Items from a dataset:

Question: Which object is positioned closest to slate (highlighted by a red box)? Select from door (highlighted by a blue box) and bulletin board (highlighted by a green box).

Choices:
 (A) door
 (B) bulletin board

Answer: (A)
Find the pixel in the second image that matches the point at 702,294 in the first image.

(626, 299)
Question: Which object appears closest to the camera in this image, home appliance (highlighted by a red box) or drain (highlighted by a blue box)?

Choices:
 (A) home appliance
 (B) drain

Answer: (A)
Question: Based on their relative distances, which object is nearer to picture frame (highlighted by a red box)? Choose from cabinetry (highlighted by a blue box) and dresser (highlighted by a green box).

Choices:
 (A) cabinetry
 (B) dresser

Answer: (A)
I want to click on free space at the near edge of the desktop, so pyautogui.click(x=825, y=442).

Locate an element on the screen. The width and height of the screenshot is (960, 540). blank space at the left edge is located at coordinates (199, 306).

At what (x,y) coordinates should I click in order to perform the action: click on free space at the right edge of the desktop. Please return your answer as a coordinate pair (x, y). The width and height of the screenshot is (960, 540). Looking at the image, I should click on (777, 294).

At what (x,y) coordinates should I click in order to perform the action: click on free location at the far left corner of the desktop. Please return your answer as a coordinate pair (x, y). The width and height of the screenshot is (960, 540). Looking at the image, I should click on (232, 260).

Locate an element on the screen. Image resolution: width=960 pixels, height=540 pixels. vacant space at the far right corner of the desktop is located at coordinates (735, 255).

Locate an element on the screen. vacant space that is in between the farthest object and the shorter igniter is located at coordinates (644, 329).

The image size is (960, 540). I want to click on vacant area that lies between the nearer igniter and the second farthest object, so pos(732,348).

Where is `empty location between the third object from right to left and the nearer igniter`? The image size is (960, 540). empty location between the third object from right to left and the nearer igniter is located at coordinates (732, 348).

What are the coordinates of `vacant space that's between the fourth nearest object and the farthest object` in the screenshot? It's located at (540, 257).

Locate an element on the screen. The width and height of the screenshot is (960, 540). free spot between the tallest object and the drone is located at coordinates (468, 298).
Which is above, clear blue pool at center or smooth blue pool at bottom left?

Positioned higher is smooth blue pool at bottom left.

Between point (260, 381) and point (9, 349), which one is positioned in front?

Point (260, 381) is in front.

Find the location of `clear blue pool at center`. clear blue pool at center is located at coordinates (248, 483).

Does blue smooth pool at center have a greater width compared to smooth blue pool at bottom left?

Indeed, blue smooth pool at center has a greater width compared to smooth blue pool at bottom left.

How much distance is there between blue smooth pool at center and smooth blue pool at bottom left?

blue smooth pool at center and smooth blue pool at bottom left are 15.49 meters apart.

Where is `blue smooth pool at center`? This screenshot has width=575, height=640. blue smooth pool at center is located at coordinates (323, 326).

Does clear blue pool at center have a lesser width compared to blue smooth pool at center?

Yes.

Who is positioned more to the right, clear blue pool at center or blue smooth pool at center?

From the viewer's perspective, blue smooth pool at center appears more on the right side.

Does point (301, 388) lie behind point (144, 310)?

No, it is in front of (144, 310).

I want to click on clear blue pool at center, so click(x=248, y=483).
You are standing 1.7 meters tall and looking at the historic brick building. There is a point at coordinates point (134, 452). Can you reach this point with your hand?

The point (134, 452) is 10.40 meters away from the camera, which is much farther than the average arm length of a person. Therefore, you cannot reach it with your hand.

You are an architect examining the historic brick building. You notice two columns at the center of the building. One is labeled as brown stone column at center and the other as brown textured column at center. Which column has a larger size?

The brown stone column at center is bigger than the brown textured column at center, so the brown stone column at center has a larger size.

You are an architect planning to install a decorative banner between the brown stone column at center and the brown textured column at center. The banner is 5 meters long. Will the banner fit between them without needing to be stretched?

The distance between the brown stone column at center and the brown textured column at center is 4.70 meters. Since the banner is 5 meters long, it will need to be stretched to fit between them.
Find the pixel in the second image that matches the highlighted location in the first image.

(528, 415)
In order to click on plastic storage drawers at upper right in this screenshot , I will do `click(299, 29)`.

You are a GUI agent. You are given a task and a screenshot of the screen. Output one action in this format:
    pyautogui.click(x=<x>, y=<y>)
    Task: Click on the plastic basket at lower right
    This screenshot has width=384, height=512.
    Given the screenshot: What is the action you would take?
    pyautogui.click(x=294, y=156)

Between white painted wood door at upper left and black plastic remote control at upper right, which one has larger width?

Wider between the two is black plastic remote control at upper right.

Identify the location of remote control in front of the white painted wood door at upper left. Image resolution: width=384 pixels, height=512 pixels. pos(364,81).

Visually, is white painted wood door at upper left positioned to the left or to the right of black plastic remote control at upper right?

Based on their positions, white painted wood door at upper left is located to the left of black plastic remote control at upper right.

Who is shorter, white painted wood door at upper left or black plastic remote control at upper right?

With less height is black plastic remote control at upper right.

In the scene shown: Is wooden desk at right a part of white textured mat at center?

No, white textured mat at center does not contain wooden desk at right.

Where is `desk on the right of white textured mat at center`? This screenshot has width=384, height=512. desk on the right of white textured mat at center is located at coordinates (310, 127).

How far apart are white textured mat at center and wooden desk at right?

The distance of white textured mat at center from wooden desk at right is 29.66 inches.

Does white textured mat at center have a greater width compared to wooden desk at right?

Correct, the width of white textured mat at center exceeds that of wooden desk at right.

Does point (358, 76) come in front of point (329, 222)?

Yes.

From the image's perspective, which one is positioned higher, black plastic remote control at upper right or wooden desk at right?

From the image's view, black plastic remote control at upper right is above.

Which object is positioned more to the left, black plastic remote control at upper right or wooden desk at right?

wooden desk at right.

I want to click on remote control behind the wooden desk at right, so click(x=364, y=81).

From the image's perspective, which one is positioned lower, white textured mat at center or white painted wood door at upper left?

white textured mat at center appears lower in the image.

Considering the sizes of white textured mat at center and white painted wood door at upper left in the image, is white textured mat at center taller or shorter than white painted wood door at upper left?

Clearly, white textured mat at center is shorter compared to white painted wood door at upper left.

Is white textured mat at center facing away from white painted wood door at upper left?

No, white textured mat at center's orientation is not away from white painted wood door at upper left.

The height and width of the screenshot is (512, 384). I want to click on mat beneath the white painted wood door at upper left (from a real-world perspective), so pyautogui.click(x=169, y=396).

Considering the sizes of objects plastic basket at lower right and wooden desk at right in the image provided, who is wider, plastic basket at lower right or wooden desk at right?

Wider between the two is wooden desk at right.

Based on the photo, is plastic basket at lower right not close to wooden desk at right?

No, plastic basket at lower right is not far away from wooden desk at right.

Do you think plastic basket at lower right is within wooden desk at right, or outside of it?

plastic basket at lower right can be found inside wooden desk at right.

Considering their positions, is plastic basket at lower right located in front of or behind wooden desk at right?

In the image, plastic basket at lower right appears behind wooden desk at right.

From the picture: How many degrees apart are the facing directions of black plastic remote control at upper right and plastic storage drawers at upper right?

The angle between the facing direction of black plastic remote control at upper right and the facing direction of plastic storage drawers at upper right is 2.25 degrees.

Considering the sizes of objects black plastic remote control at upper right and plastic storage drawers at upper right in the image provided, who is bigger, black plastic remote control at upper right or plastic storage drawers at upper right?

◆ Written instruction ◆
Can you copy out all of the data above word for word, from start to finish?

◆ Completed task ◆
Question: Which object is positioned closest to slate (highlighted by a red box)? Select from door (highlighted by a blue box) and bulletin board (highlighted by a green box).

Choices:
 (A) door
 (B) bulletin board

Answer: (A)
Find the pixel in the second image that matches the point at 702,294 in the first image.

(626, 299)
Question: Which object appears closest to the camera in this image, home appliance (highlighted by a red box) or drain (highlighted by a blue box)?

Choices:
 (A) home appliance
 (B) drain

Answer: (A)
Question: Based on their relative distances, which object is nearer to picture frame (highlighted by a red box)? Choose from cabinetry (highlighted by a blue box) and dresser (highlighted by a green box).

Choices:
 (A) cabinetry
 (B) dresser

Answer: (A)
I want to click on free space at the near edge of the desktop, so pyautogui.click(x=825, y=442).

Locate an element on the screen. The width and height of the screenshot is (960, 540). blank space at the left edge is located at coordinates (199, 306).

At what (x,y) coordinates should I click in order to perform the action: click on free space at the right edge of the desktop. Please return your answer as a coordinate pair (x, y). The width and height of the screenshot is (960, 540). Looking at the image, I should click on (777, 294).

At what (x,y) coordinates should I click in order to perform the action: click on free location at the far left corner of the desktop. Please return your answer as a coordinate pair (x, y). The width and height of the screenshot is (960, 540). Looking at the image, I should click on (232, 260).

Locate an element on the screen. Image resolution: width=960 pixels, height=540 pixels. vacant space at the far right corner of the desktop is located at coordinates (735, 255).

Locate an element on the screen. vacant space that is in between the farthest object and the shorter igniter is located at coordinates (644, 329).

The image size is (960, 540). I want to click on vacant area that lies between the nearer igniter and the second farthest object, so pos(732,348).

Where is `empty location between the third object from right to left and the nearer igniter`? The image size is (960, 540). empty location between the third object from right to left and the nearer igniter is located at coordinates (732, 348).

What are the coordinates of `vacant space that's between the fourth nearest object and the farthest object` in the screenshot? It's located at (540, 257).

Locate an element on the screen. The width and height of the screenshot is (960, 540). free spot between the tallest object and the drone is located at coordinates (468, 298).
Which is above, clear blue pool at center or smooth blue pool at bottom left?

Positioned higher is smooth blue pool at bottom left.

Between point (260, 381) and point (9, 349), which one is positioned in front?

Point (260, 381) is in front.

Find the location of `clear blue pool at center`. clear blue pool at center is located at coordinates (248, 483).

Does blue smooth pool at center have a greater width compared to smooth blue pool at bottom left?

Indeed, blue smooth pool at center has a greater width compared to smooth blue pool at bottom left.

How much distance is there between blue smooth pool at center and smooth blue pool at bottom left?

blue smooth pool at center and smooth blue pool at bottom left are 15.49 meters apart.

Where is `blue smooth pool at center`? This screenshot has width=575, height=640. blue smooth pool at center is located at coordinates (323, 326).

Does clear blue pool at center have a lesser width compared to blue smooth pool at center?

Yes.

Who is positioned more to the right, clear blue pool at center or blue smooth pool at center?

From the viewer's perspective, blue smooth pool at center appears more on the right side.

Does point (301, 388) lie behind point (144, 310)?

No, it is in front of (144, 310).

I want to click on clear blue pool at center, so click(x=248, y=483).
You are standing 1.7 meters tall and looking at the historic brick building. There is a point at coordinates point (134, 452). Can you reach this point with your hand?

The point (134, 452) is 10.40 meters away from the camera, which is much farther than the average arm length of a person. Therefore, you cannot reach it with your hand.

You are an architect examining the historic brick building. You notice two columns at the center of the building. One is labeled as brown stone column at center and the other as brown textured column at center. Which column has a larger size?

The brown stone column at center is bigger than the brown textured column at center, so the brown stone column at center has a larger size.

You are an architect planning to install a decorative banner between the brown stone column at center and the brown textured column at center. The banner is 5 meters long. Will the banner fit between them without needing to be stretched?

The distance between the brown stone column at center and the brown textured column at center is 4.70 meters. Since the banner is 5 meters long, it will need to be stretched to fit between them.
Find the pixel in the second image that matches the highlighted location in the first image.

(528, 415)
In order to click on plastic storage drawers at upper right in this screenshot , I will do `click(299, 29)`.

You are a GUI agent. You are given a task and a screenshot of the screen. Output one action in this format:
    pyautogui.click(x=<x>, y=<y>)
    Task: Click on the plastic basket at lower right
    This screenshot has width=384, height=512.
    Given the screenshot: What is the action you would take?
    pyautogui.click(x=294, y=156)

Between white painted wood door at upper left and black plastic remote control at upper right, which one has larger width?

Wider between the two is black plastic remote control at upper right.

Identify the location of remote control in front of the white painted wood door at upper left. Image resolution: width=384 pixels, height=512 pixels. pos(364,81).

Visually, is white painted wood door at upper left positioned to the left or to the right of black plastic remote control at upper right?

Based on their positions, white painted wood door at upper left is located to the left of black plastic remote control at upper right.

Who is shorter, white painted wood door at upper left or black plastic remote control at upper right?

With less height is black plastic remote control at upper right.

In the scene shown: Is wooden desk at right a part of white textured mat at center?

No, white textured mat at center does not contain wooden desk at right.

Where is `desk on the right of white textured mat at center`? This screenshot has width=384, height=512. desk on the right of white textured mat at center is located at coordinates (310, 127).

How far apart are white textured mat at center and wooden desk at right?

The distance of white textured mat at center from wooden desk at right is 29.66 inches.

Does white textured mat at center have a greater width compared to wooden desk at right?

Correct, the width of white textured mat at center exceeds that of wooden desk at right.

Does point (358, 76) come in front of point (329, 222)?

Yes.

From the image's perspective, which one is positioned higher, black plastic remote control at upper right or wooden desk at right?

From the image's view, black plastic remote control at upper right is above.

Which object is positioned more to the left, black plastic remote control at upper right or wooden desk at right?

wooden desk at right.

I want to click on remote control behind the wooden desk at right, so click(x=364, y=81).

From the image's perspective, which one is positioned lower, white textured mat at center or white painted wood door at upper left?

white textured mat at center appears lower in the image.

Considering the sizes of white textured mat at center and white painted wood door at upper left in the image, is white textured mat at center taller or shorter than white painted wood door at upper left?

Clearly, white textured mat at center is shorter compared to white painted wood door at upper left.

Is white textured mat at center facing away from white painted wood door at upper left?

No, white textured mat at center's orientation is not away from white painted wood door at upper left.

The height and width of the screenshot is (512, 384). I want to click on mat beneath the white painted wood door at upper left (from a real-world perspective), so pyautogui.click(x=169, y=396).

Considering the sizes of objects plastic basket at lower right and wooden desk at right in the image provided, who is wider, plastic basket at lower right or wooden desk at right?

Wider between the two is wooden desk at right.

Based on the photo, is plastic basket at lower right not close to wooden desk at right?

No, plastic basket at lower right is not far away from wooden desk at right.

Do you think plastic basket at lower right is within wooden desk at right, or outside of it?

plastic basket at lower right can be found inside wooden desk at right.

Considering their positions, is plastic basket at lower right located in front of or behind wooden desk at right?

In the image, plastic basket at lower right appears behind wooden desk at right.

From the picture: How many degrees apart are the facing directions of black plastic remote control at upper right and plastic storage drawers at upper right?

The angle between the facing direction of black plastic remote control at upper right and the facing direction of plastic storage drawers at upper right is 2.25 degrees.

Considering the sizes of objects black plastic remote control at upper right and plastic storage drawers at upper right in the image provided, who is bigger, black plastic remote control at upper right or plastic storage drawers at upper right?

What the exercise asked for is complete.